• **What needs to be done**
All of the entries below should be returned verbatim, apart from the pictures.

• **Data provided**
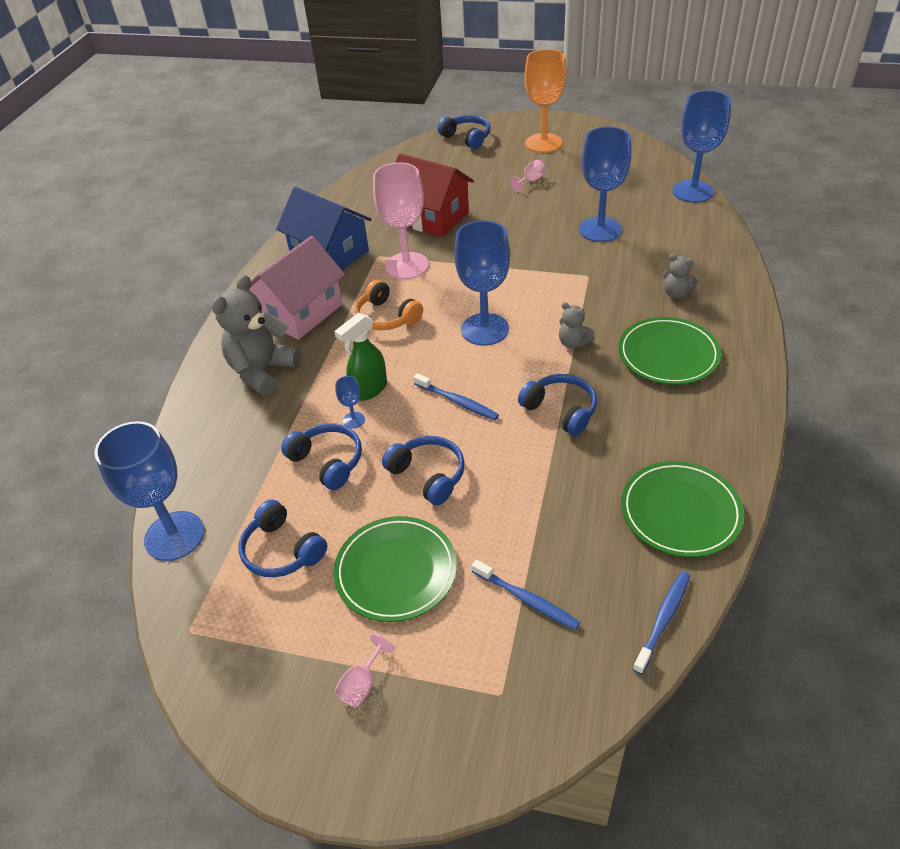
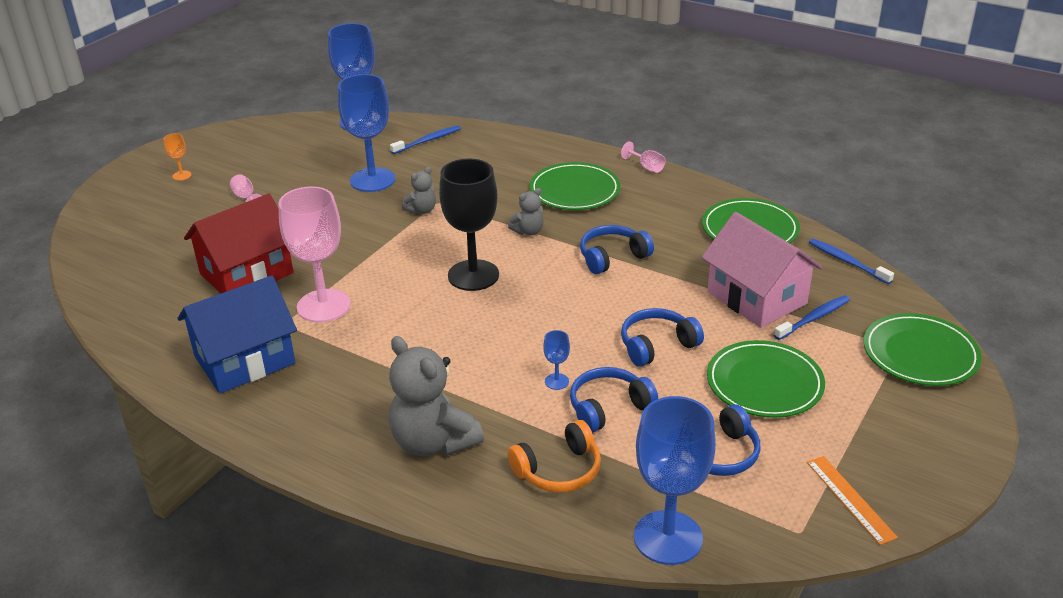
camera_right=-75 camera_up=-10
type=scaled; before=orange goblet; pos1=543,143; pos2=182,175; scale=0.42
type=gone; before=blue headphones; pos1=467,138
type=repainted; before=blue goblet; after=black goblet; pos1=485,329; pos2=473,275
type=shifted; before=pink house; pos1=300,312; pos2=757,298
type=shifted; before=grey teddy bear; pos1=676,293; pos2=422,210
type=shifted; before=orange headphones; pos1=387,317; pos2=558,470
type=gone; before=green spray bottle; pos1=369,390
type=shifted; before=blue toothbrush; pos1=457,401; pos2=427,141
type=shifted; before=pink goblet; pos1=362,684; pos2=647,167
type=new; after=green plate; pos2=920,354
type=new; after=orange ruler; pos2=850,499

• **Answer space**
camera_right=-75 camera_up=-10
type=scaled; before=orange goblet; pos1=543,143; pos2=182,175; scale=0.42
type=gone; before=blue headphones; pos1=467,138
type=repainted; before=blue goblet; after=black goblet; pos1=485,329; pos2=473,275
type=shifted; before=pink house; pos1=300,312; pos2=757,298
type=shifted; before=grey teddy bear; pos1=676,293; pos2=422,210
type=shifted; before=orange headphones; pos1=387,317; pos2=558,470
type=gone; before=green spray bottle; pos1=369,390
type=shifted; before=blue toothbrush; pos1=457,401; pos2=427,141
type=shifted; before=pink goblet; pos1=362,684; pos2=647,167
type=new; after=green plate; pos2=920,354
type=new; after=orange ruler; pos2=850,499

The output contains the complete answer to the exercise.